§ **Work instructions**
Once the pictures are set aside, transcribe the remaining data exactly.

§ **Data excerpt**
————————

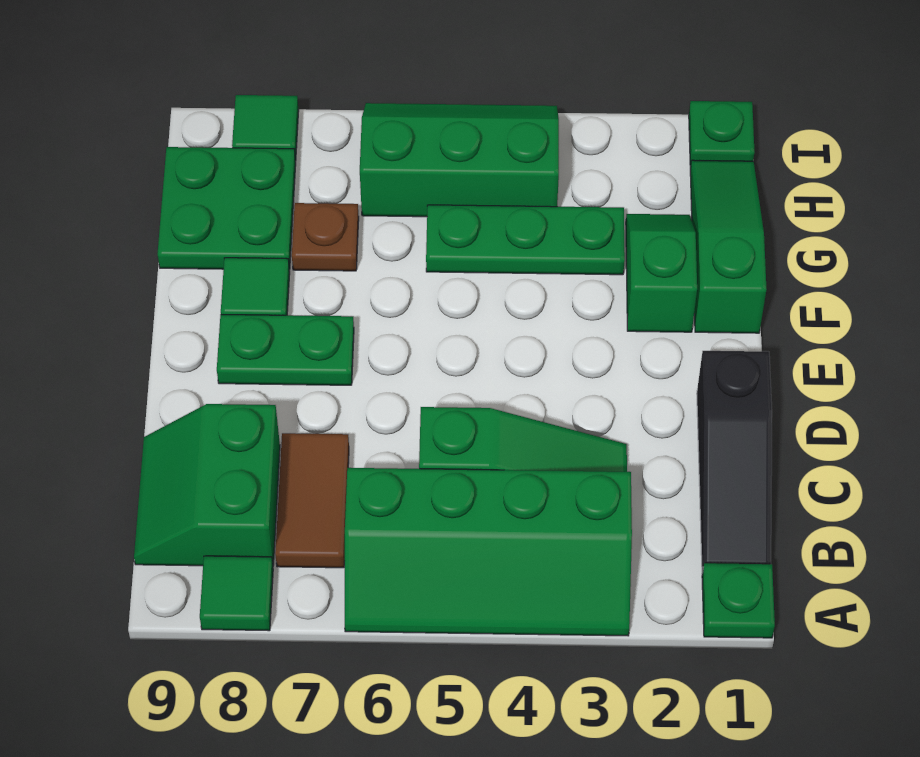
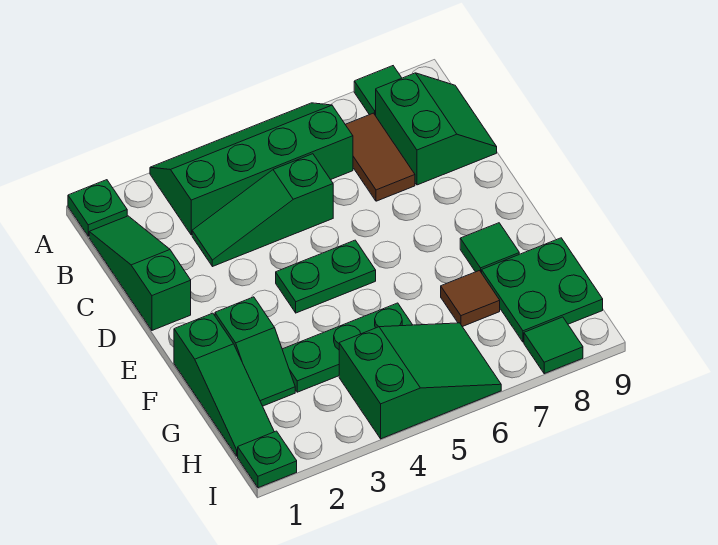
black slope B1:D1 level 1 top D -> green slope B1:D1 level 1 top D
green plate E7:E8 level 1 -> green plate E4:E5 level 1
brown plate G7 level 1 -> brown tile G7 level 1
green slope H4:I6 level 1 top H -> green slope H4:I6 level 1 top 4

————————

§ **Answer space**
black slope B1:D1 level 1 top D -> green slope B1:D1 level 1 top D
green plate E7:E8 level 1 -> green plate E4:E5 level 1
brown plate G7 level 1 -> brown tile G7 level 1
green slope H4:I6 level 1 top H -> green slope H4:I6 level 1 top 4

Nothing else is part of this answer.